:: How to complete this task ::
Return each line of the listing that contains the string "none".
*** Opening Working data ***
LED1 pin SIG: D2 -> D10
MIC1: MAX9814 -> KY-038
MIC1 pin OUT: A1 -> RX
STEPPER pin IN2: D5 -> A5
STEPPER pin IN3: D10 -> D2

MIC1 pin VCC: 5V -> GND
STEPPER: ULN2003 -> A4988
*** Closing Working data ***
*** Opening Working data ***
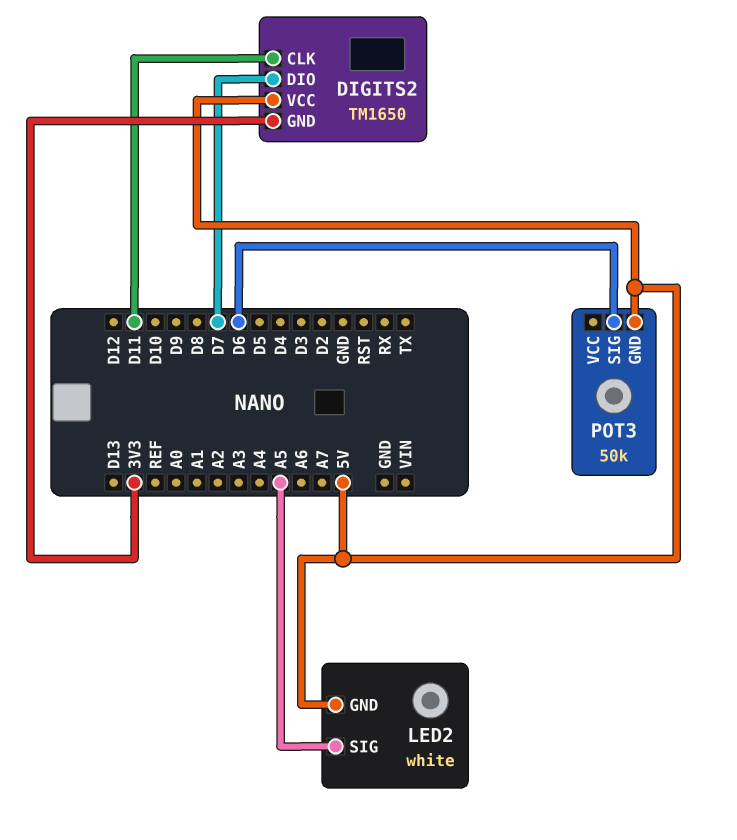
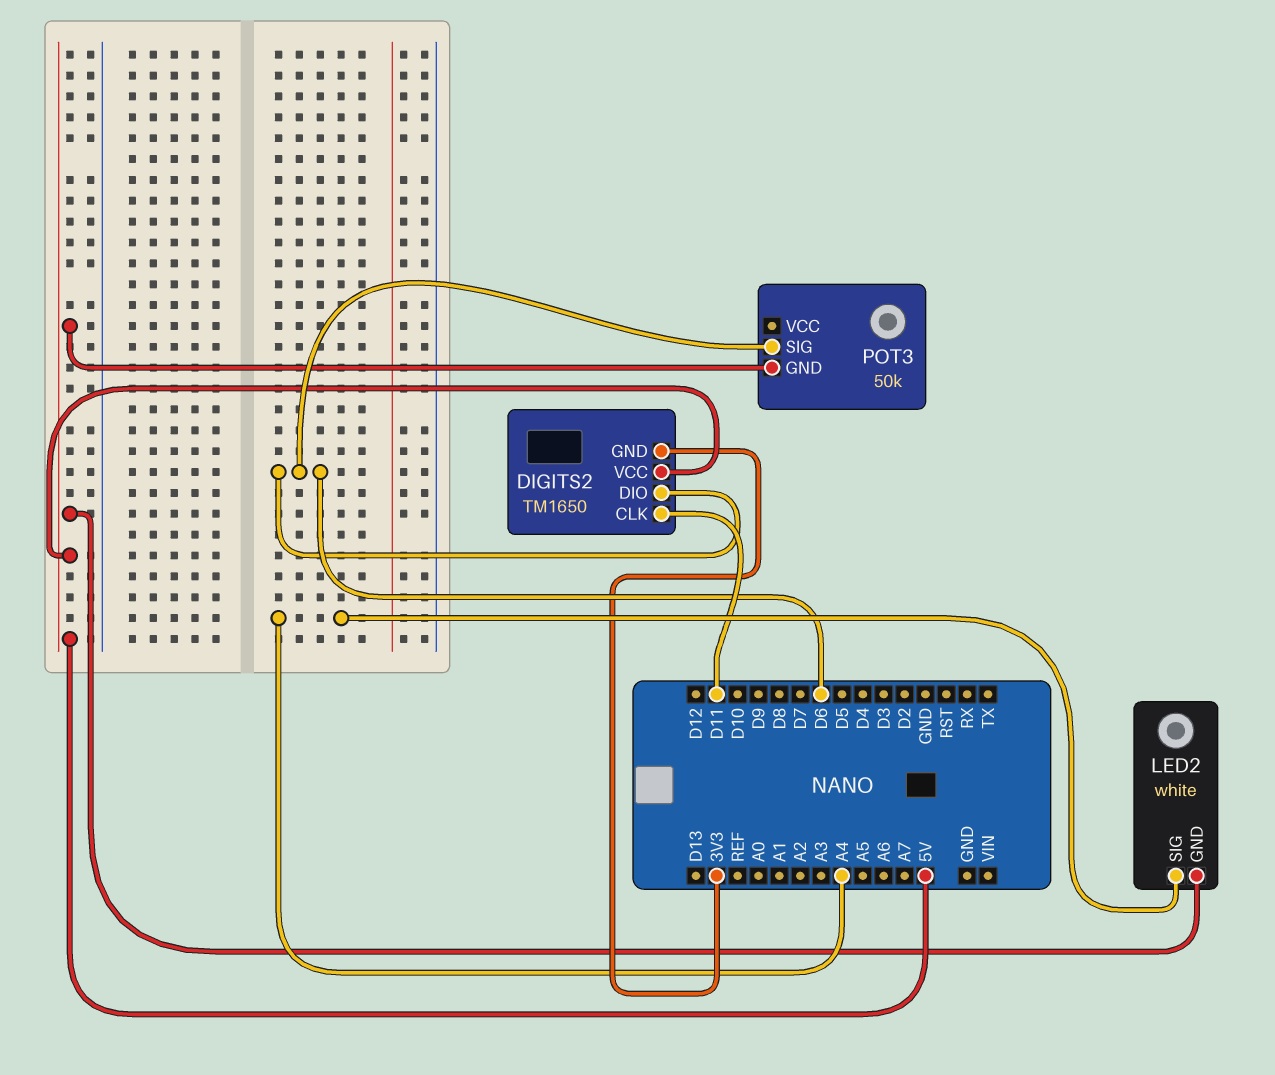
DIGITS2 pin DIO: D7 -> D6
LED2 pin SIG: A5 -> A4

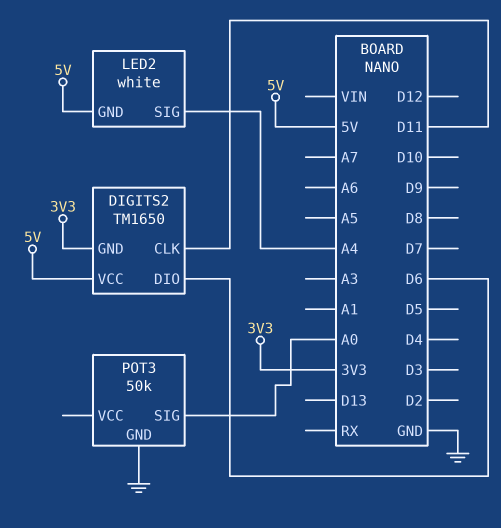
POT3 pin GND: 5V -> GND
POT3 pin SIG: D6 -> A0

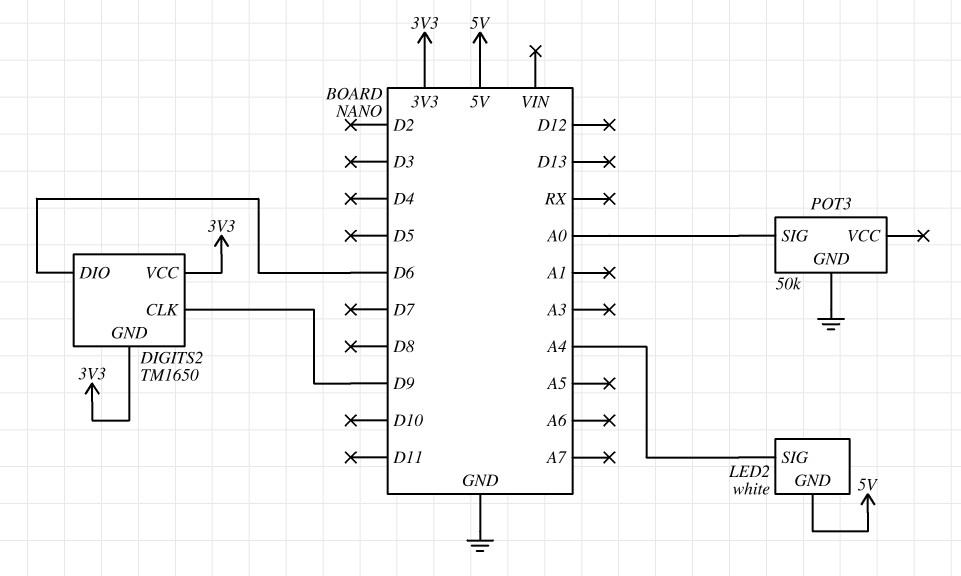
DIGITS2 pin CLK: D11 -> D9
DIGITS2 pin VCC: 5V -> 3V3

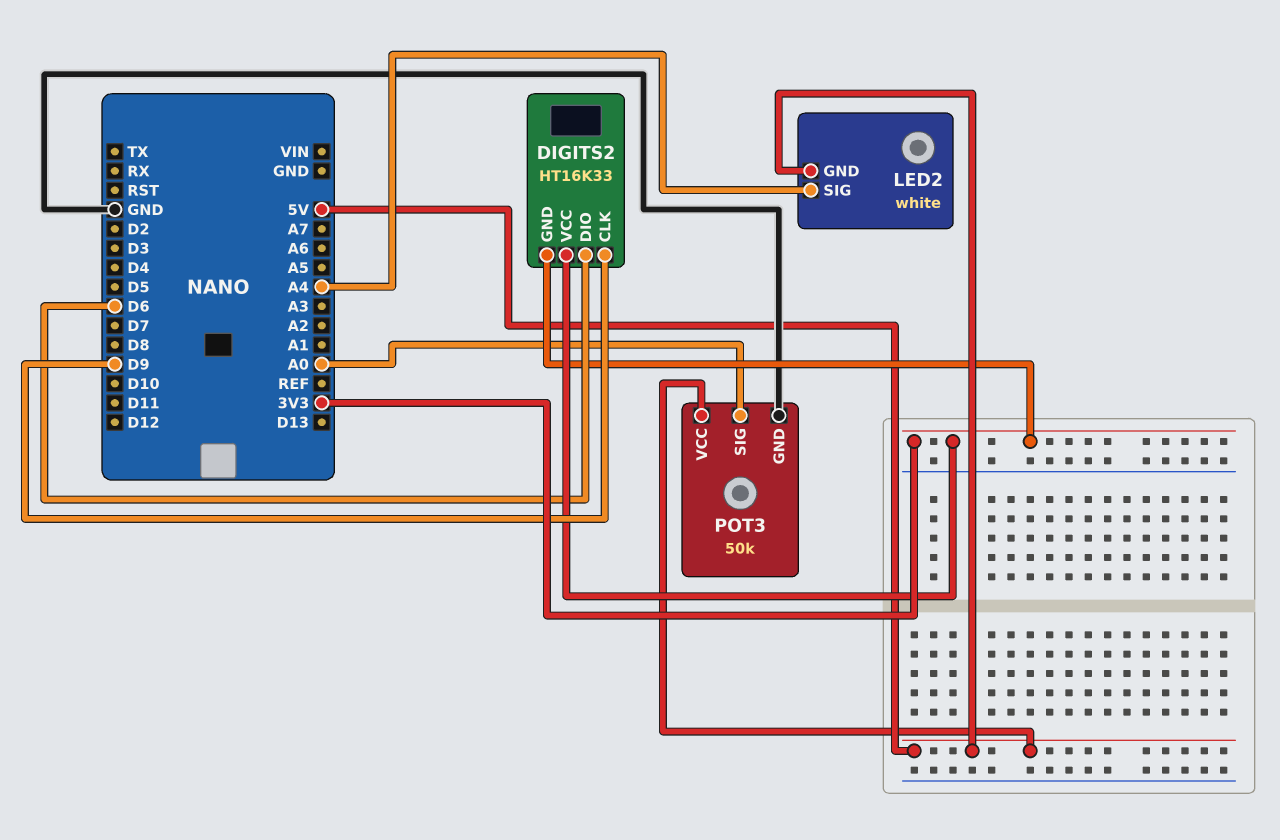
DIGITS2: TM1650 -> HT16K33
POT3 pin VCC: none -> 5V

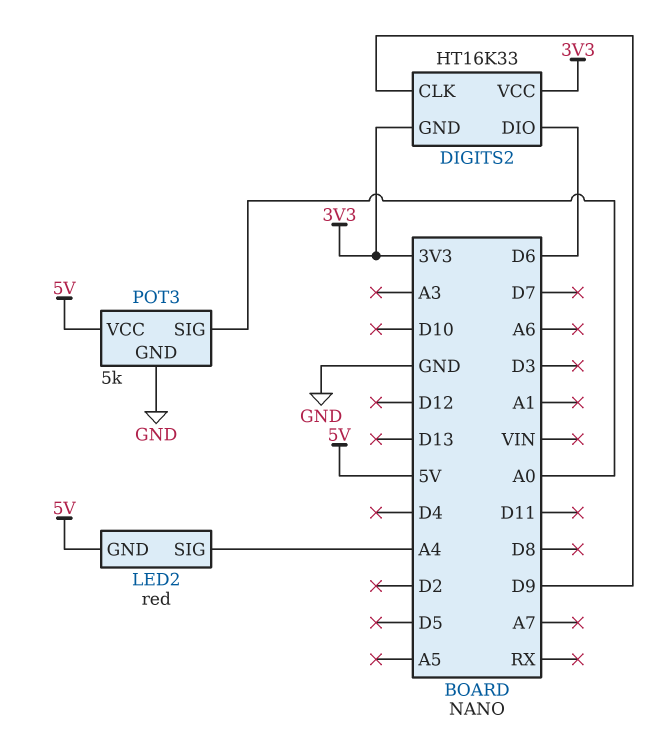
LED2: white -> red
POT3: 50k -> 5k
*** Closing Working data ***
*** Opening Working data ***
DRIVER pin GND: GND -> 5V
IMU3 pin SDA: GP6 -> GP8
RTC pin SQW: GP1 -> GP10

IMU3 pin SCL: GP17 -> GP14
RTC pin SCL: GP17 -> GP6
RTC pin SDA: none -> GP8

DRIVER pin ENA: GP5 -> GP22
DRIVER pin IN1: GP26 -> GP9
*** Closing Working data ***
:: Written response ::
POT3 pin VCC: none -> 5V
RTC pin SDA: none -> GP8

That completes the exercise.